• **AVAILABLE DATA**

[Start of Attachment]

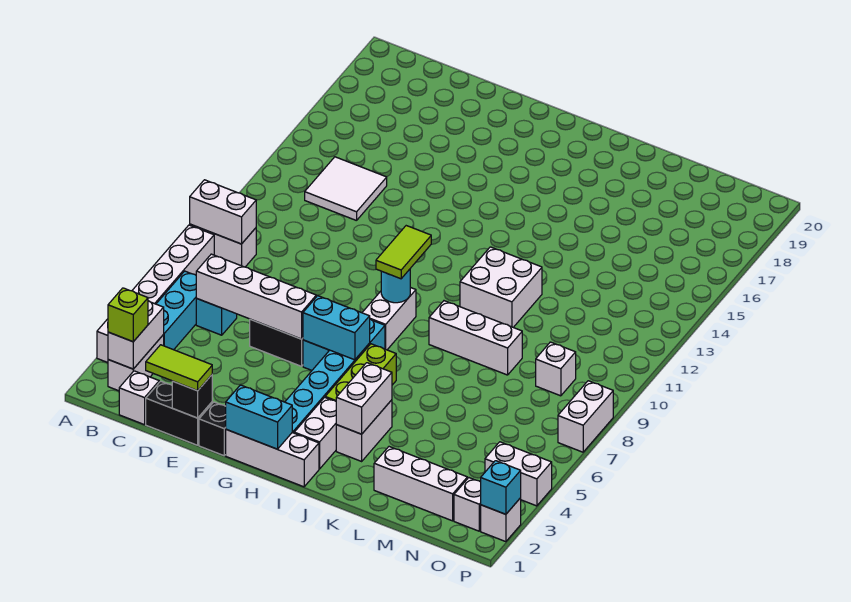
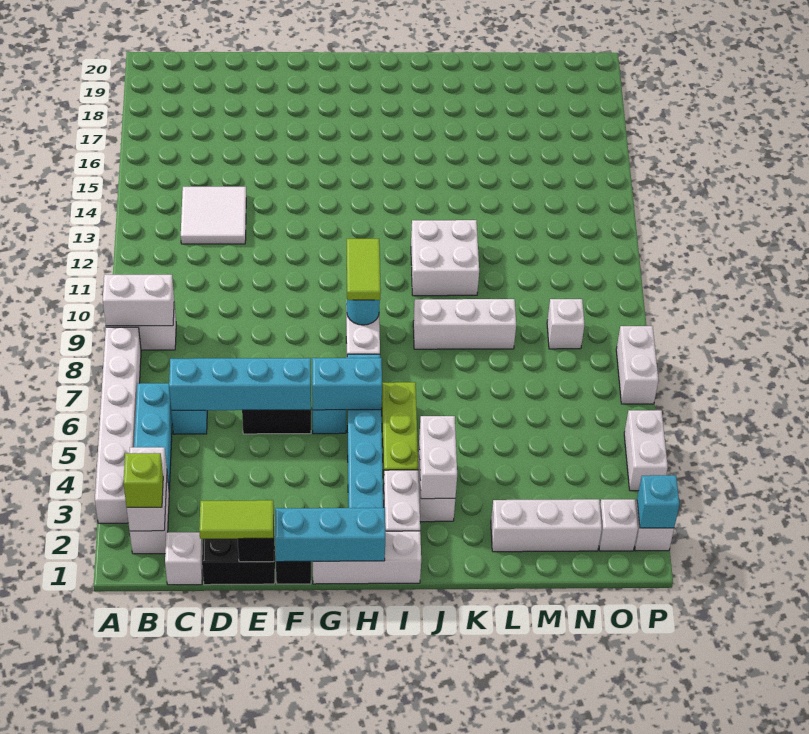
white brick C6:F6 level 2 -> cyan brick C6:F6 level 2
cyan brick G1:H1 level 2 -> cyan brick F1:H1 level 2
white brick O4:P4 level 1 -> white brick P4:P5 level 1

[End of Attachment]

• **WHAT YOU SHOULD DO**
Reproduce the data above in full, exactly, with the images removed.

• **RESPONSE**
white brick C6:F6 level 2 -> cyan brick C6:F6 level 2
cyan brick G1:H1 level 2 -> cyan brick F1:H1 level 2
white brick O4:P4 level 1 -> white brick P4:P5 level 1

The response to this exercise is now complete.